Spatial reasoning data
□ □ □ □

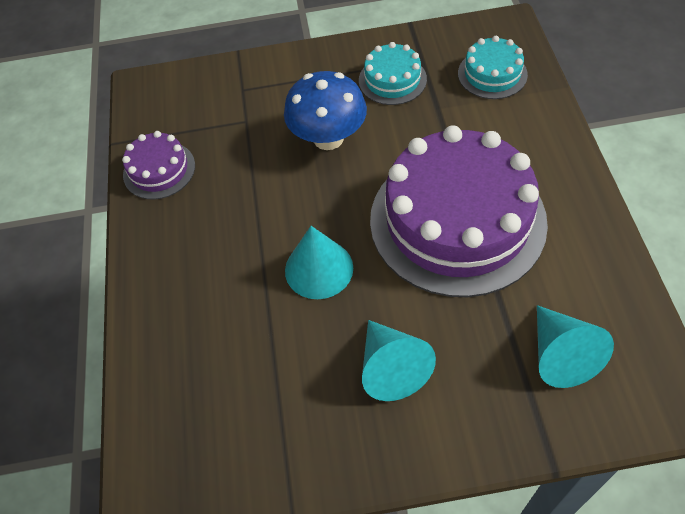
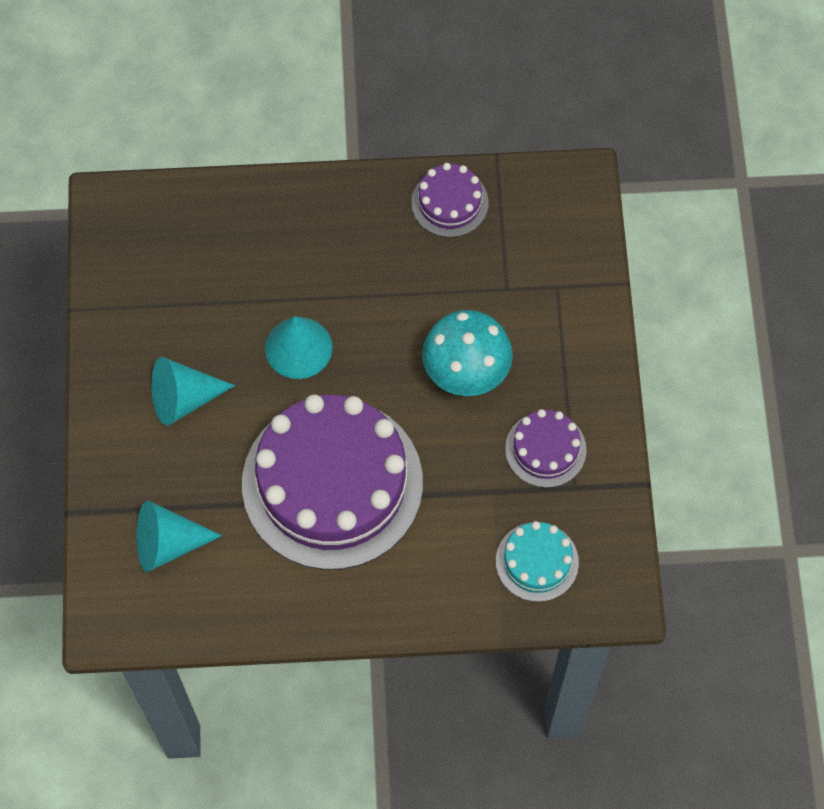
camera: 90 degrees right, 10 degrees up
blue mushroom [284,71,367,150] -> turquoise mushroom [422,310,513,396]
turquoise cake [359,42,427,105] -> purple cake [505,409,586,488]

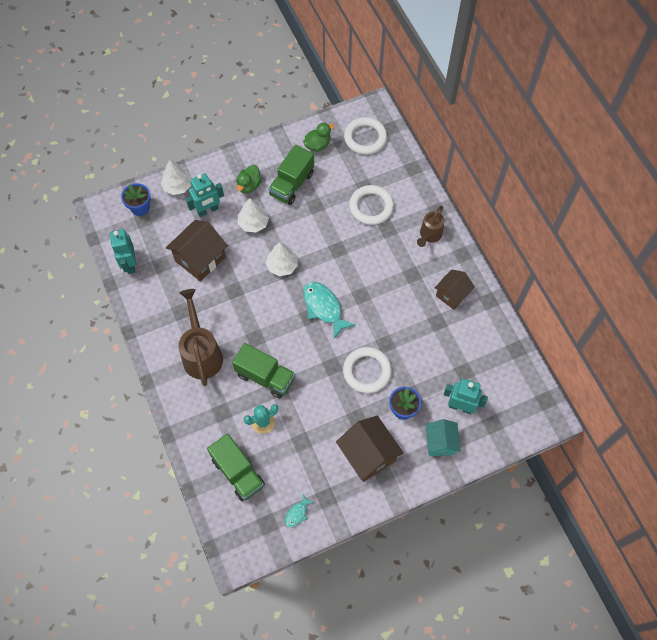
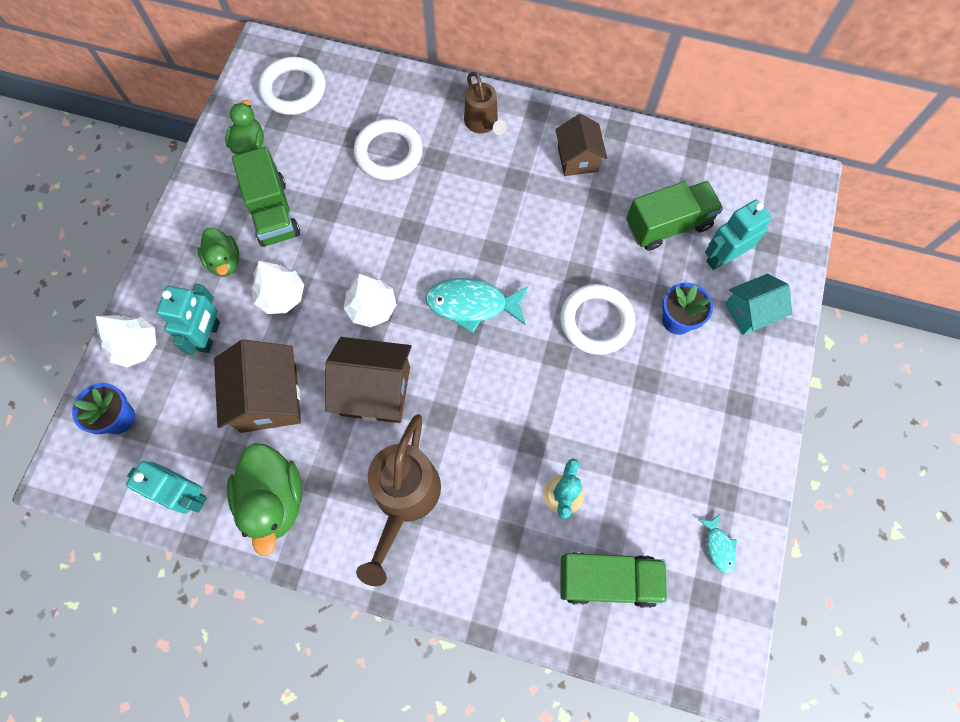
camera: 50 degrees left, 5 degrees up
brown watering can [179,289,223,386] -> brown watering can turned 105 degrees counterclockwise [356,414,441,586]
green truck [232,343,295,398] -> green truck moved to [626,181,723,251]
brown house [336,415,404,482] -> brown house moved to [325,337,412,423]
turquoise house [425,419,461,456] -> turquoise house turned 60 degrees counterclockwise [725,274,792,335]
none -> green duck [227,443,302,556]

□ □ □ □

Task objective: Beginning with the line that has "turquoise house [425,419,461,456]", set down each line through the last one above, exactly, and nothing else.

Response area:
turquoise house [425,419,461,456] -> turquoise house turned 60 degrees counterclockwise [725,274,792,335]
none -> green duck [227,443,302,556]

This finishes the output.